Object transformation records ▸
──────

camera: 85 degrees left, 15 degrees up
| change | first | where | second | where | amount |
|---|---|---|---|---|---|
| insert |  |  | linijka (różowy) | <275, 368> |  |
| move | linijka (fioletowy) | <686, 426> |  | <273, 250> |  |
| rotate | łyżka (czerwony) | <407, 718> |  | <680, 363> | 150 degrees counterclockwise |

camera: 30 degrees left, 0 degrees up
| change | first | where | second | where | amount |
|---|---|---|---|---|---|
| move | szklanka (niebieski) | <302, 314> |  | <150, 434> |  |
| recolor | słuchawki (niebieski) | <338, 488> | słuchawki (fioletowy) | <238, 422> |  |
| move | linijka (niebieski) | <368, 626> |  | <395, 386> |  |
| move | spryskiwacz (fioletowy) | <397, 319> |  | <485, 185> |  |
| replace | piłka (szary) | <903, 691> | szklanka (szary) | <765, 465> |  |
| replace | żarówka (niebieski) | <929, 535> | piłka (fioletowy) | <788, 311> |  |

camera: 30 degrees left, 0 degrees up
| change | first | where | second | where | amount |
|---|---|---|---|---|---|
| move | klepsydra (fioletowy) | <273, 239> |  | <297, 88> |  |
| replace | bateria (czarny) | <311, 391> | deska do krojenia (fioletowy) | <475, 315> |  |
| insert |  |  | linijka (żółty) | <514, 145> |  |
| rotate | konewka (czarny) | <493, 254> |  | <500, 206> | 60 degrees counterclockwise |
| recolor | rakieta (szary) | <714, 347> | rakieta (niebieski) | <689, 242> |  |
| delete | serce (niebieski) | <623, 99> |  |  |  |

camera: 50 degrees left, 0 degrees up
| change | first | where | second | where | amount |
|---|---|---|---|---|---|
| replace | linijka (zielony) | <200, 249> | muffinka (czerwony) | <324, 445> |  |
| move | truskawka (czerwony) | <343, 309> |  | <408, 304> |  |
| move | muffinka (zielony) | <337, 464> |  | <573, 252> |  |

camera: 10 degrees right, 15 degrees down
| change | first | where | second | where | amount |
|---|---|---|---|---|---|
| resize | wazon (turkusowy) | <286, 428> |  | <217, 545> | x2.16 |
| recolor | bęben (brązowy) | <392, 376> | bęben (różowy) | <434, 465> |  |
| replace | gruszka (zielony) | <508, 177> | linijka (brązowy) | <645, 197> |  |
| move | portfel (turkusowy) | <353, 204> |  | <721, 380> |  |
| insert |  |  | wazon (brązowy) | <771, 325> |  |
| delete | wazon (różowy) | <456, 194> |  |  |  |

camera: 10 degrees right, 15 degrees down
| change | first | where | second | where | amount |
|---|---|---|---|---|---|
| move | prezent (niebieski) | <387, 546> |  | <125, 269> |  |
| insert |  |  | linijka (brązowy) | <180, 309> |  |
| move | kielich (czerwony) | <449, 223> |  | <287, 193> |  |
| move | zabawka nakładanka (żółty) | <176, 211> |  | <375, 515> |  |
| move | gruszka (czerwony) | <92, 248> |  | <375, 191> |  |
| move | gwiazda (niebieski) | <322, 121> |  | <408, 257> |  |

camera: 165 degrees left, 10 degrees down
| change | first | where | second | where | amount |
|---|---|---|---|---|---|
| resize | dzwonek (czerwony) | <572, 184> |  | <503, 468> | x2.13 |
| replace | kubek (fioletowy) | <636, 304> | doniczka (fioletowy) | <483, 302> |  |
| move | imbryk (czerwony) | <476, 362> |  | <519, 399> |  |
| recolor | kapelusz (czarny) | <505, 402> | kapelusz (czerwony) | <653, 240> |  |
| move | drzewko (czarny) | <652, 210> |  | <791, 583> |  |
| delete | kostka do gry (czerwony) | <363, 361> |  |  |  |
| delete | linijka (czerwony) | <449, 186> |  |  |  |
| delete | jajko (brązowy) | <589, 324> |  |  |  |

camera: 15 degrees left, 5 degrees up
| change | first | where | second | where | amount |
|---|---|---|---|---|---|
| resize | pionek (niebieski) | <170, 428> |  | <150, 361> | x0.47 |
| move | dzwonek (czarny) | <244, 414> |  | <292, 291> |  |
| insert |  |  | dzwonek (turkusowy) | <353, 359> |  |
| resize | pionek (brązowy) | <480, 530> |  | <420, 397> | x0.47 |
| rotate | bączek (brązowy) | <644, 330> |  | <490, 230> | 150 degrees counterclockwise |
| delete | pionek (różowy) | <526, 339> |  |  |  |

──────

What needs to be done ▸ Using the records above, count every line that includes the word "recolor", and state the number only.

Solution to this exercise ▸ 4